#### WHAT YOU HAVE TO DO
The response must contain every record, repeated exactly.

#### TASK MATERIAL
__________________________________________________

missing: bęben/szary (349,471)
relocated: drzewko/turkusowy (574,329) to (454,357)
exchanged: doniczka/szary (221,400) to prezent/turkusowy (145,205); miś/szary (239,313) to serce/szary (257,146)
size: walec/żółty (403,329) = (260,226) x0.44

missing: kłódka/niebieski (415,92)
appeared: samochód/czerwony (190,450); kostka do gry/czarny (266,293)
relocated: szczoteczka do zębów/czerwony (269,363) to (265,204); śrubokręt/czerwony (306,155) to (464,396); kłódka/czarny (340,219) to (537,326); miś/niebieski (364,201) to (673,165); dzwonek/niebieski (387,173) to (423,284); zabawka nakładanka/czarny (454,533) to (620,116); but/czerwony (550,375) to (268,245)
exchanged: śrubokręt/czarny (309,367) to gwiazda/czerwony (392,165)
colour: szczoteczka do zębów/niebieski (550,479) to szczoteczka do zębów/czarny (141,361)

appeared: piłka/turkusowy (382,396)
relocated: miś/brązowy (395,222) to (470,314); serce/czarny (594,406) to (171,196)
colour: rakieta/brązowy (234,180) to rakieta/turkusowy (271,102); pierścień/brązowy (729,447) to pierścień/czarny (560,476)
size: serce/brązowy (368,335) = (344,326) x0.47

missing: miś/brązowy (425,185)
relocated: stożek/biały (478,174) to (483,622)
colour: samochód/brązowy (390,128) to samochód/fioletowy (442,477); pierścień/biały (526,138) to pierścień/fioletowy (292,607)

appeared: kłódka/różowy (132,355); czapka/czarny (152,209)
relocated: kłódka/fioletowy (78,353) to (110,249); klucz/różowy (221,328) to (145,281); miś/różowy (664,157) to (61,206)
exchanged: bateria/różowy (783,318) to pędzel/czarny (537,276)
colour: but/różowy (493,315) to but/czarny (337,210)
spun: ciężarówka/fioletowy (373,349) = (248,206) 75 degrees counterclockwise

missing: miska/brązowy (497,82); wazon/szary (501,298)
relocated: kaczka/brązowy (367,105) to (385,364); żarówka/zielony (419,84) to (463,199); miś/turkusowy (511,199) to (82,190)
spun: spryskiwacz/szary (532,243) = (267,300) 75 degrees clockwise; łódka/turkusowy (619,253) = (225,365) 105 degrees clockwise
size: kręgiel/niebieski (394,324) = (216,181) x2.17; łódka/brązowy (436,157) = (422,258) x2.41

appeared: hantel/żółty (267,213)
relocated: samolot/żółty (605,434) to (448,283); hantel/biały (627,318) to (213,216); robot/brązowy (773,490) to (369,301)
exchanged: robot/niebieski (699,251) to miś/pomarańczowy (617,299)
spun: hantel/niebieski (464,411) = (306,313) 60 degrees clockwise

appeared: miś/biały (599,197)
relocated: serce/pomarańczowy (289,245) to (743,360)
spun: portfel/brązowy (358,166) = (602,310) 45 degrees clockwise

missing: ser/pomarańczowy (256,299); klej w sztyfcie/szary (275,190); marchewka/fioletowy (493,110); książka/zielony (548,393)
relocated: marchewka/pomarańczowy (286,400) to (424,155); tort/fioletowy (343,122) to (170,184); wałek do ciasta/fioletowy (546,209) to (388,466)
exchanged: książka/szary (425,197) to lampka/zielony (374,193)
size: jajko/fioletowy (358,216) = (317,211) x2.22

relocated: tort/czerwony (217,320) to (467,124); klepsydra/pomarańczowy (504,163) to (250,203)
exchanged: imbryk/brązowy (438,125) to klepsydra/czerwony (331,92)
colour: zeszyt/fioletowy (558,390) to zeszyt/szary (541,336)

__________________________________________________

#### EXERCISE RESULT
missing: bęben/szary (349,471)
relocated: drzewko/turkusowy (574,329) to (454,357)
exchanged: doniczka/szary (221,400) to prezent/turkusowy (145,205); miś/szary (239,313) to serce/szary (257,146)
size: walec/żółty (403,329) = (260,226) x0.44

missing: kłódka/niebieski (415,92)
appeared: samochód/czerwony (190,450); kostka do gry/czarny (266,293)
relocated: szczoteczka do zębów/czerwony (269,363) to (265,204); śrubokręt/czerwony (306,155) to (464,396); kłódka/czarny (340,219) to (537,326); miś/niebieski (364,201) to (673,165); dzwonek/niebieski (387,173) to (423,284); zabawka nakładanka/czarny (454,533) to (620,116); but/czerwony (550,375) to (268,245)
exchanged: śrubokręt/czarny (309,367) to gwiazda/czerwony (392,165)
colour: szczoteczka do zębów/niebieski (550,479) to szczoteczka do zębów/czarny (141,361)

appeared: piłka/turkusowy (382,396)
relocated: miś/brązowy (395,222) to (470,314); serce/czarny (594,406) to (171,196)
colour: rakieta/brązowy (234,180) to rakieta/turkusowy (271,102); pierścień/brązowy (729,447) to pierścień/czarny (560,476)
size: serce/brązowy (368,335) = (344,326) x0.47

missing: miś/brązowy (425,185)
relocated: stożek/biały (478,174) to (483,622)
colour: samochód/brązowy (390,128) to samochód/fioletowy (442,477); pierścień/biały (526,138) to pierścień/fioletowy (292,607)

appeared: kłódka/różowy (132,355); czapka/czarny (152,209)
relocated: kłódka/fioletowy (78,353) to (110,249); klucz/różowy (221,328) to (145,281); miś/różowy (664,157) to (61,206)
exchanged: bateria/różowy (783,318) to pędzel/czarny (537,276)
colour: but/różowy (493,315) to but/czarny (337,210)
spun: ciężarówka/fioletowy (373,349) = (248,206) 75 degrees counterclockwise

missing: miska/brązowy (497,82); wazon/szary (501,298)
relocated: kaczka/brązowy (367,105) to (385,364); żarówka/zielony (419,84) to (463,199); miś/turkusowy (511,199) to (82,190)
spun: spryskiwacz/szary (532,243) = (267,300) 75 degrees clockwise; łódka/turkusowy (619,253) = (225,365) 105 degrees clockwise
size: kręgiel/niebieski (394,324) = (216,181) x2.17; łódka/brązowy (436,157) = (422,258) x2.41

appeared: hantel/żółty (267,213)
relocated: samolot/żółty (605,434) to (448,283); hantel/biały (627,318) to (213,216); robot/brązowy (773,490) to (369,301)
exchanged: robot/niebieski (699,251) to miś/pomarańczowy (617,299)
spun: hantel/niebieski (464,411) = (306,313) 60 degrees clockwise

appeared: miś/biały (599,197)
relocated: serce/pomarańczowy (289,245) to (743,360)
spun: portfel/brązowy (358,166) = (602,310) 45 degrees clockwise

missing: ser/pomarańczowy (256,299); klej w sztyfcie/szary (275,190); marchewka/fioletowy (493,110); książka/zielony (548,393)
relocated: marchewka/pomarańczowy (286,400) to (424,155); tort/fioletowy (343,122) to (170,184); wałek do ciasta/fioletowy (546,209) to (388,466)
exchanged: książka/szary (425,197) to lampka/zielony (374,193)
size: jajko/fioletowy (358,216) = (317,211) x2.22

relocated: tort/czerwony (217,320) to (467,124); klepsydra/pomarańczowy (504,163) to (250,203)
exchanged: imbryk/brązowy (438,125) to klepsydra/czerwony (331,92)
colour: zeszyt/fioletowy (558,390) to zeszyt/szary (541,336)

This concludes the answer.